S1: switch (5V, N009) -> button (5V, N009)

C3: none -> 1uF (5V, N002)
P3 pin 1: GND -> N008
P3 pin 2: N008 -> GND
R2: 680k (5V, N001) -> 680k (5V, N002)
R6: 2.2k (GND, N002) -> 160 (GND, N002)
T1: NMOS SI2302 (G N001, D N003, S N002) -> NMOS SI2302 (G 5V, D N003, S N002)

#####

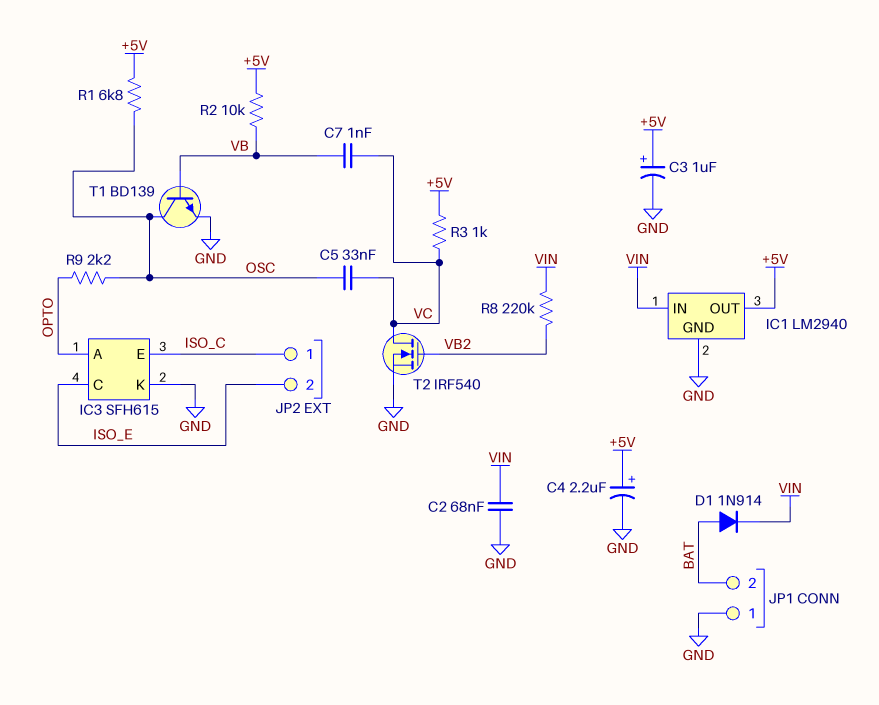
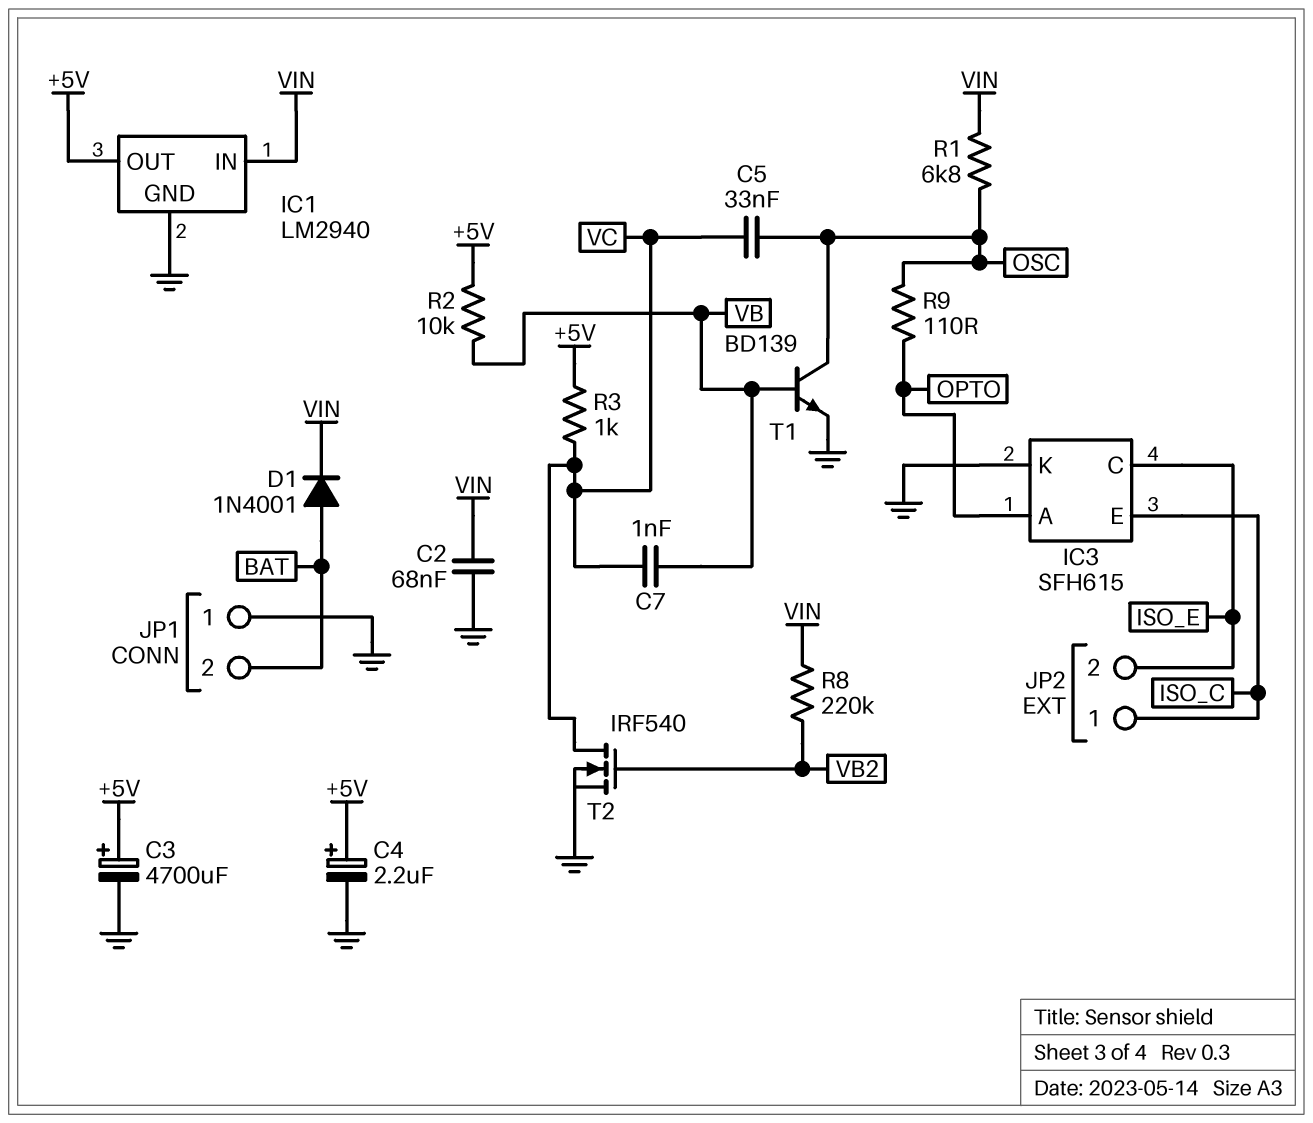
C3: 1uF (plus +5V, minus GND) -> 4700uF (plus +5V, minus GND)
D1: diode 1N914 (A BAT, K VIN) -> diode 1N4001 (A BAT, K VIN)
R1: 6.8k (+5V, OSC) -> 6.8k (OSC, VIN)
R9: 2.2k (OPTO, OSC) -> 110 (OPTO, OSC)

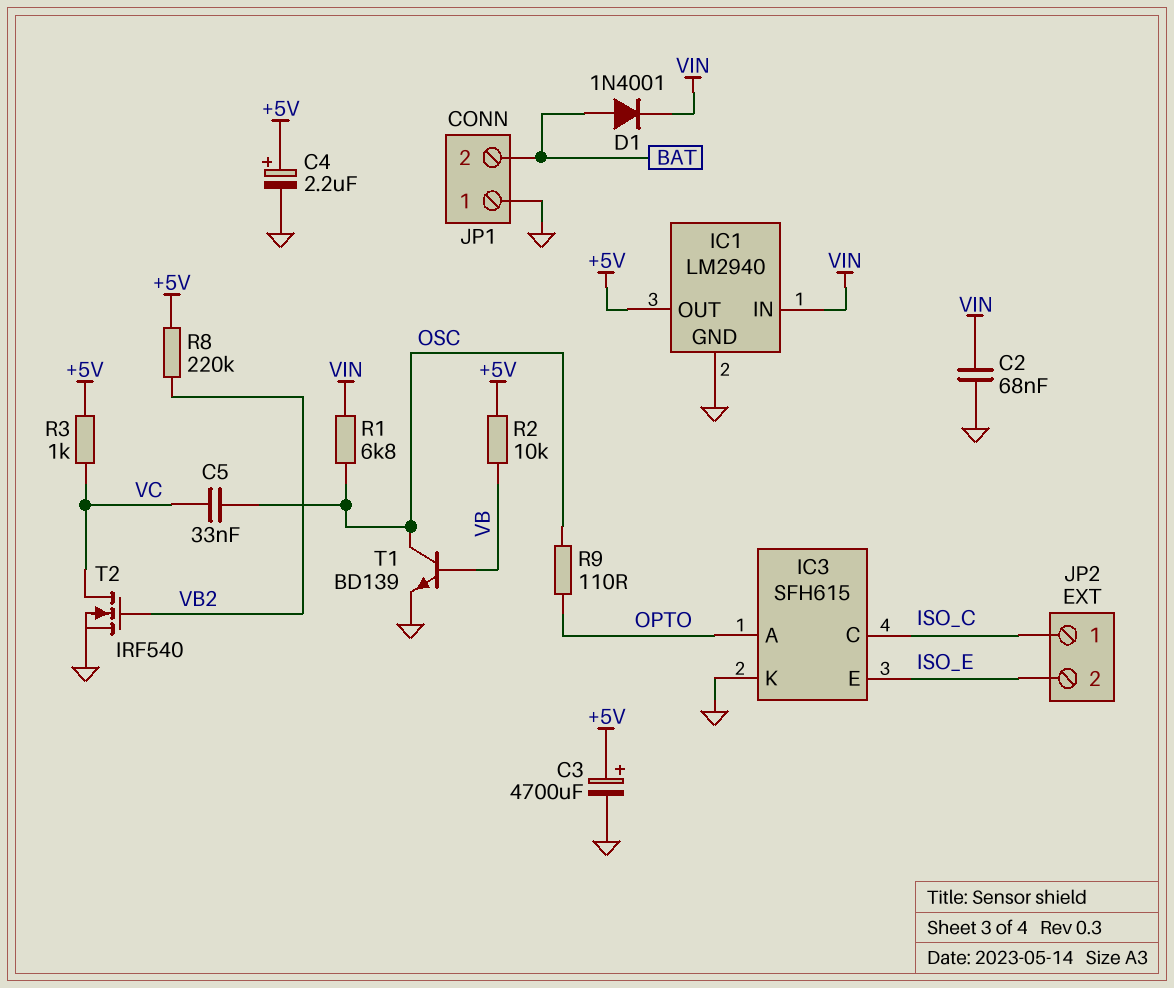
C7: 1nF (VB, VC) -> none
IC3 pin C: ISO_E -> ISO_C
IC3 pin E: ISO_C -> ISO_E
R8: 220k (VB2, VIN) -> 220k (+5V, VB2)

#####

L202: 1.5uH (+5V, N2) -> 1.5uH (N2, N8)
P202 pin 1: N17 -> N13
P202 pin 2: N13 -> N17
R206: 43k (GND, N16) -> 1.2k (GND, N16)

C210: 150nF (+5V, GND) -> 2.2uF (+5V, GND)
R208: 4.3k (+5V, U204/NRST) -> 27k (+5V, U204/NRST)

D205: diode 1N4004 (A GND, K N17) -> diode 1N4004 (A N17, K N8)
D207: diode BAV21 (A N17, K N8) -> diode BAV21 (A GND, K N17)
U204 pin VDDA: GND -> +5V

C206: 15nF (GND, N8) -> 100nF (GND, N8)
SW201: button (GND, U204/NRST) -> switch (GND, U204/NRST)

#####

* **What the task asks**
Once you have located every line with the word "button" in the material above, list those lines.

* **Exercise solution**
S1: switch (5V, N009) -> button (5V, N009)
SW201: button (GND, U204/NRST) -> switch (GND, U204/NRST)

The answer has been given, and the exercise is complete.